*** Opening of DATA PROVIDED ***

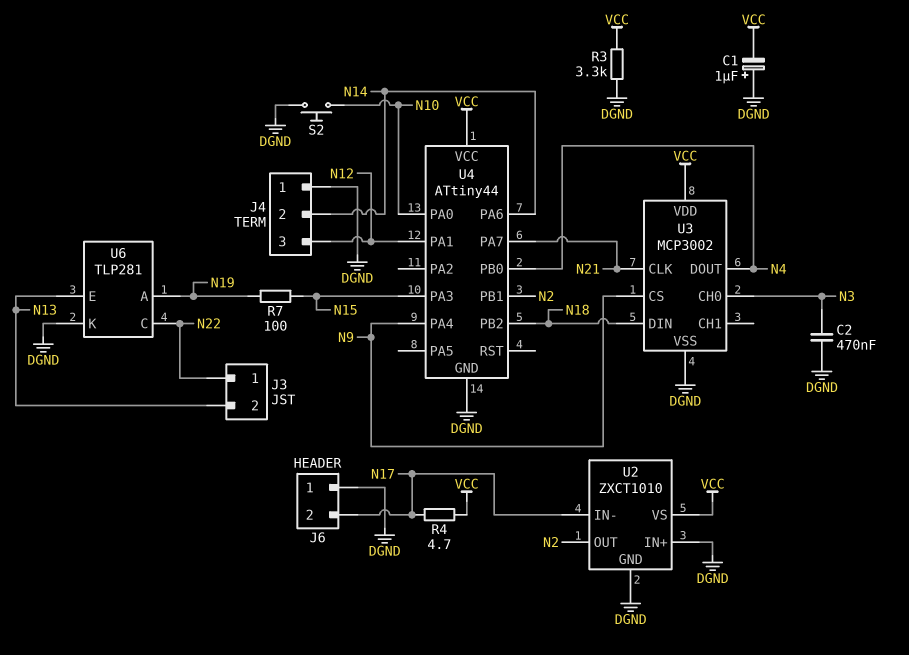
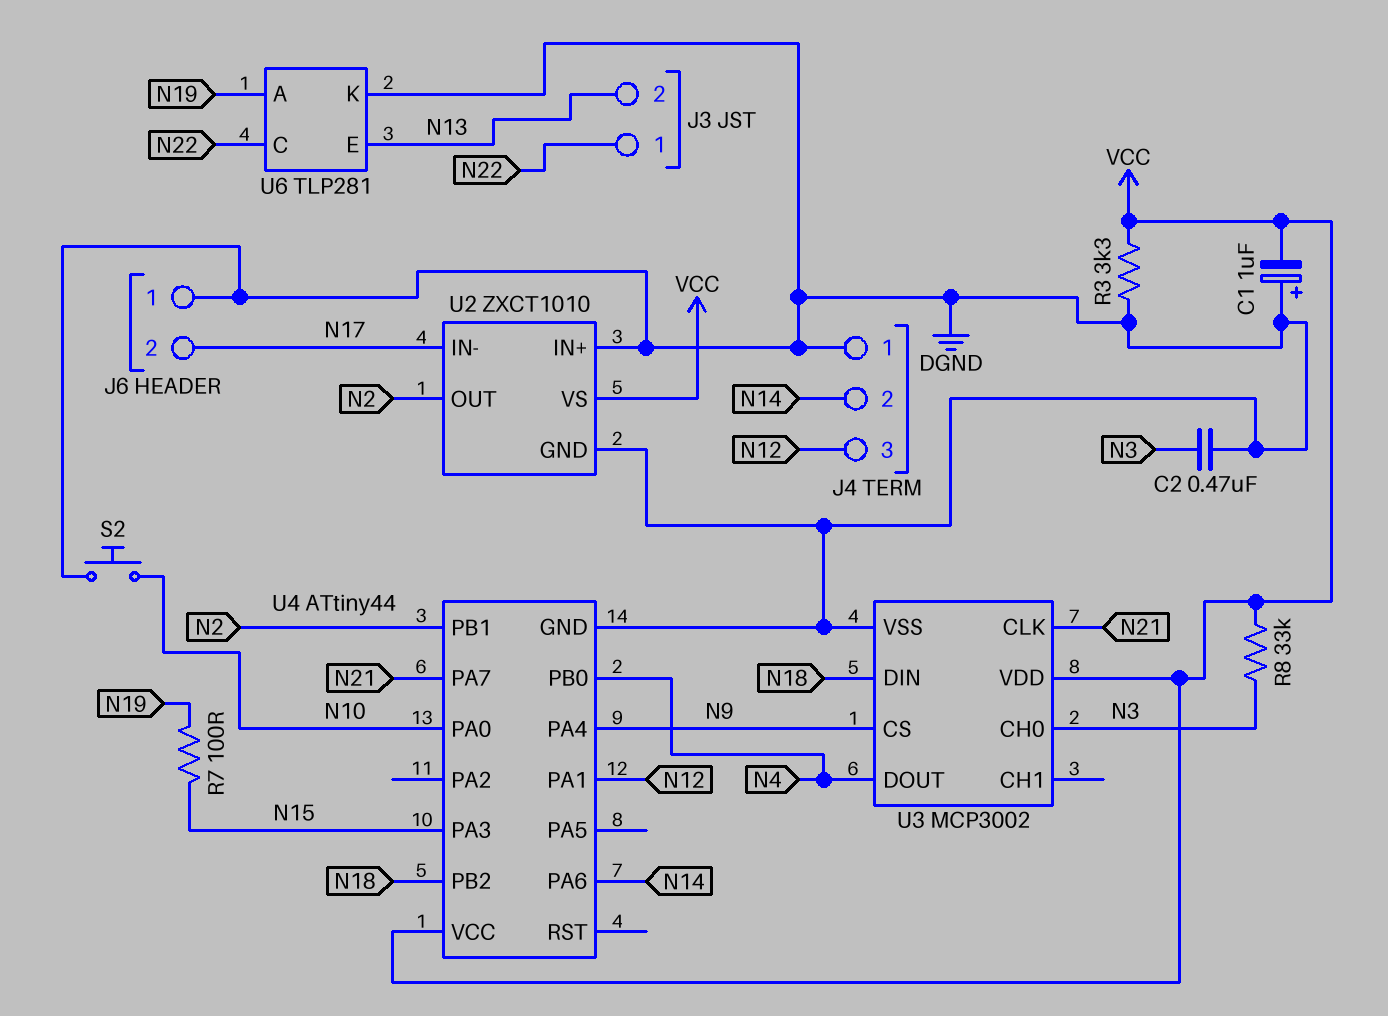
R4: 4.7 (N17, VCC) -> none
R8: none -> 33k (N3, VCC)

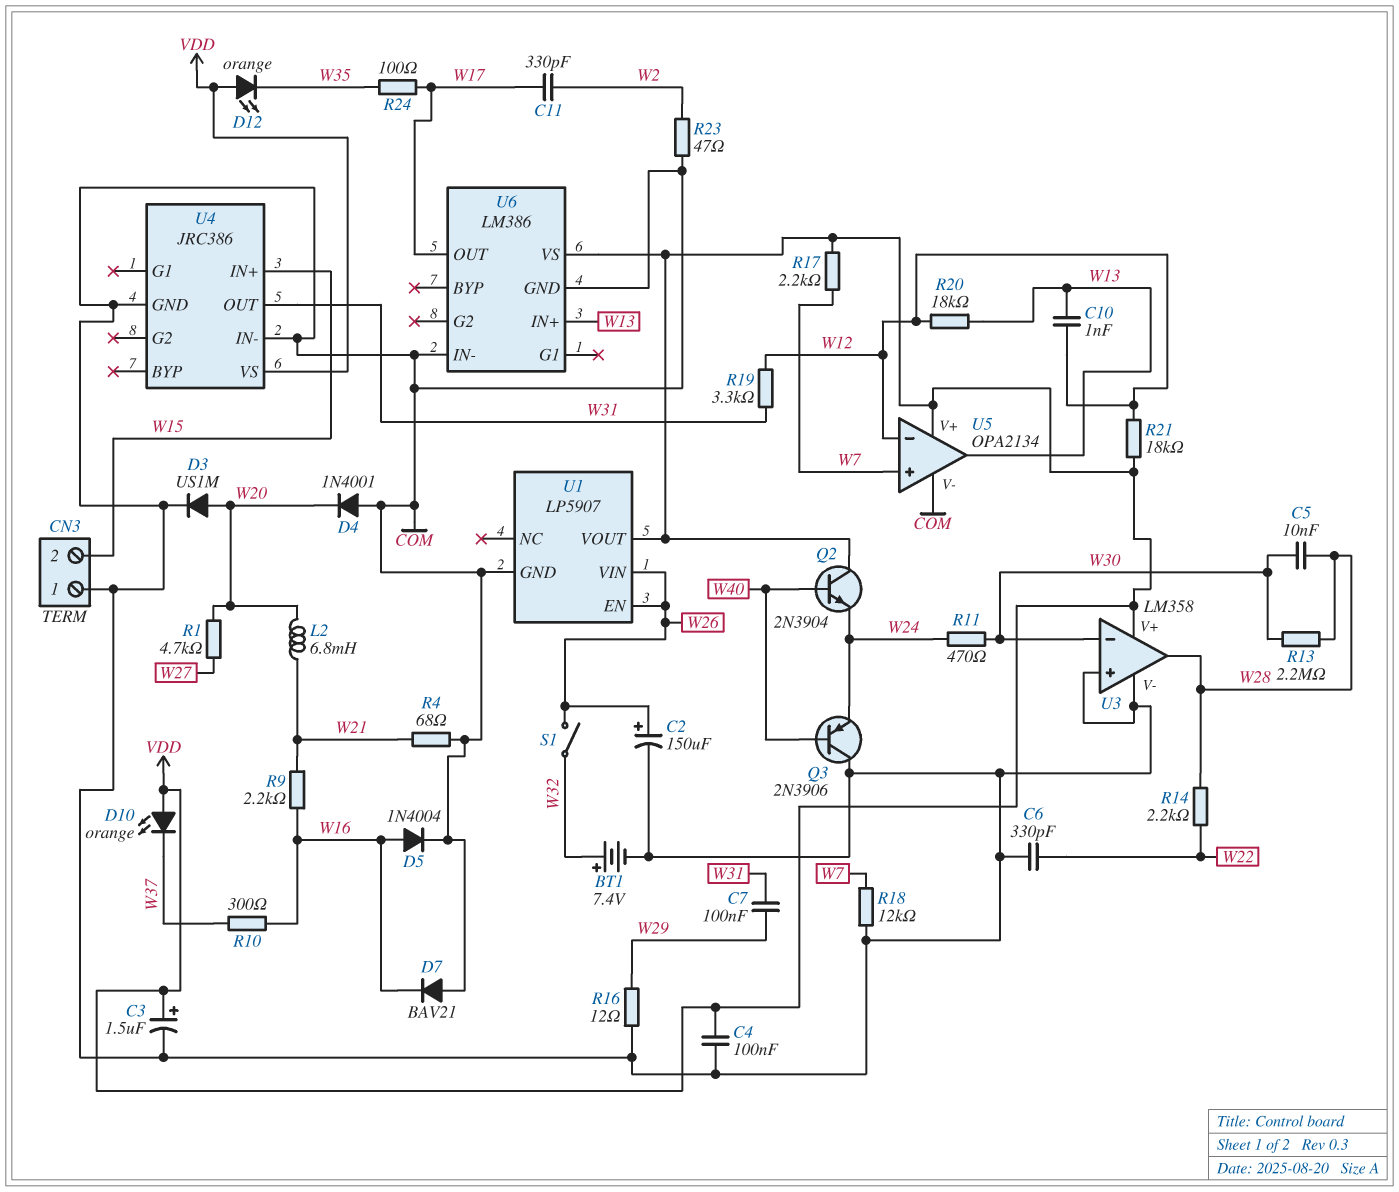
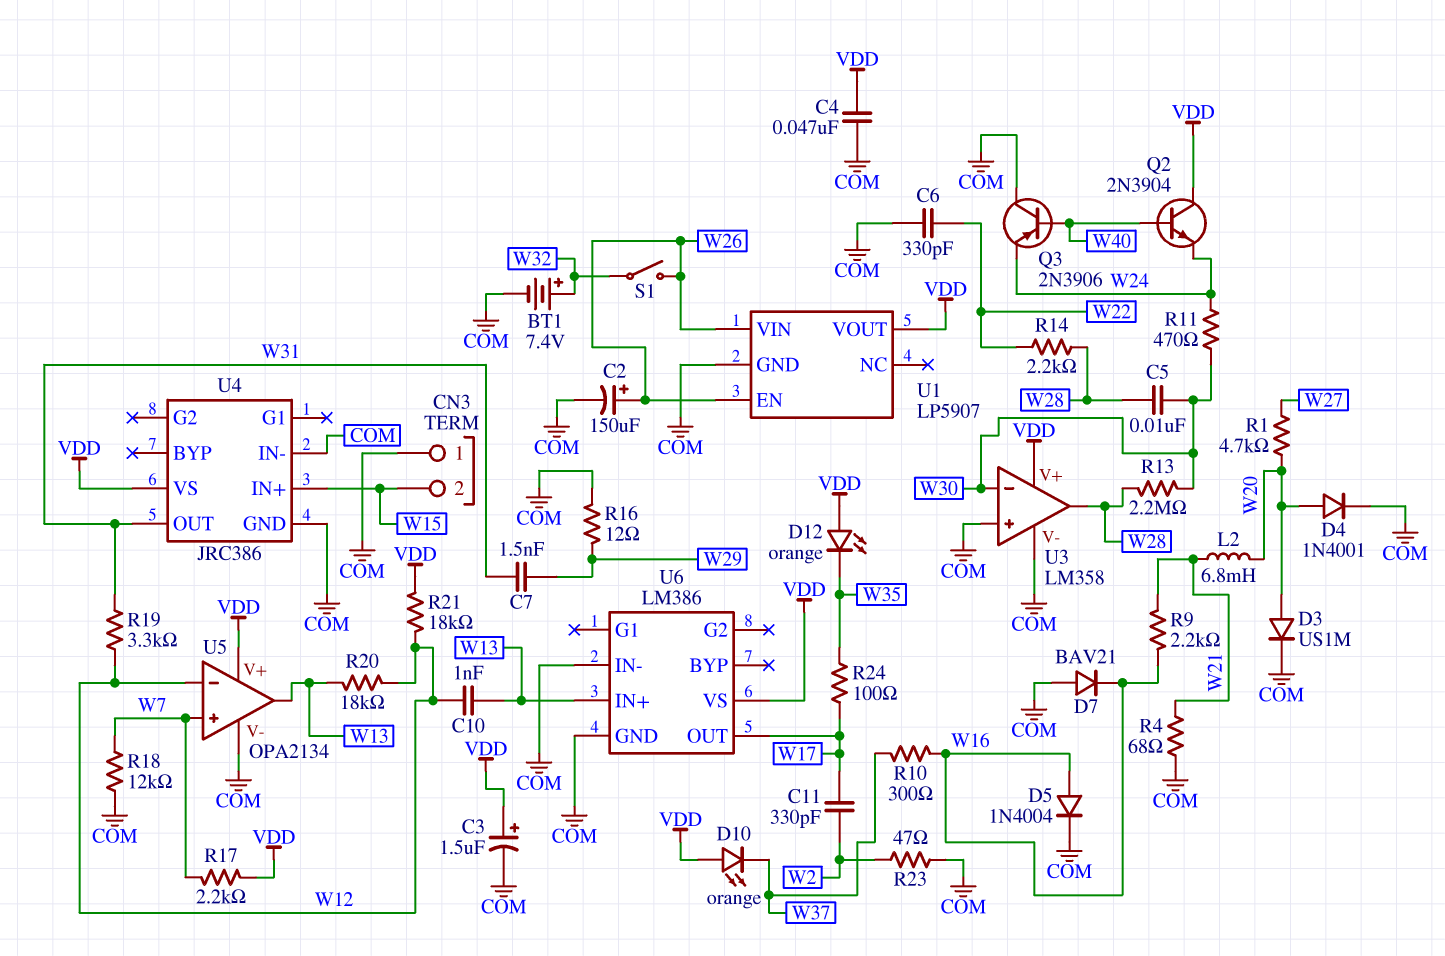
C4: 100nF (COM, VDD) -> 47nF (COM, VDD)
C7: 100nF (W29, W31) -> 1.5nF (W29, W31)
D4: diode 1N4001 (A COM, K W20) -> diode 1N4001 (A W20, K COM)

*** Close of DATA PROVIDED ***

## WORK ORDER
Everything in the entries except the pictures must be duplicated exactly.

## TASK RESPONSE
R4: 4.7 (N17, VCC) -> none
R8: none -> 33k (N3, VCC)

C4: 100nF (COM, VDD) -> 47nF (COM, VDD)
C7: 100nF (W29, W31) -> 1.5nF (W29, W31)
D4: diode 1N4001 (A COM, K W20) -> diode 1N4001 (A W20, K COM)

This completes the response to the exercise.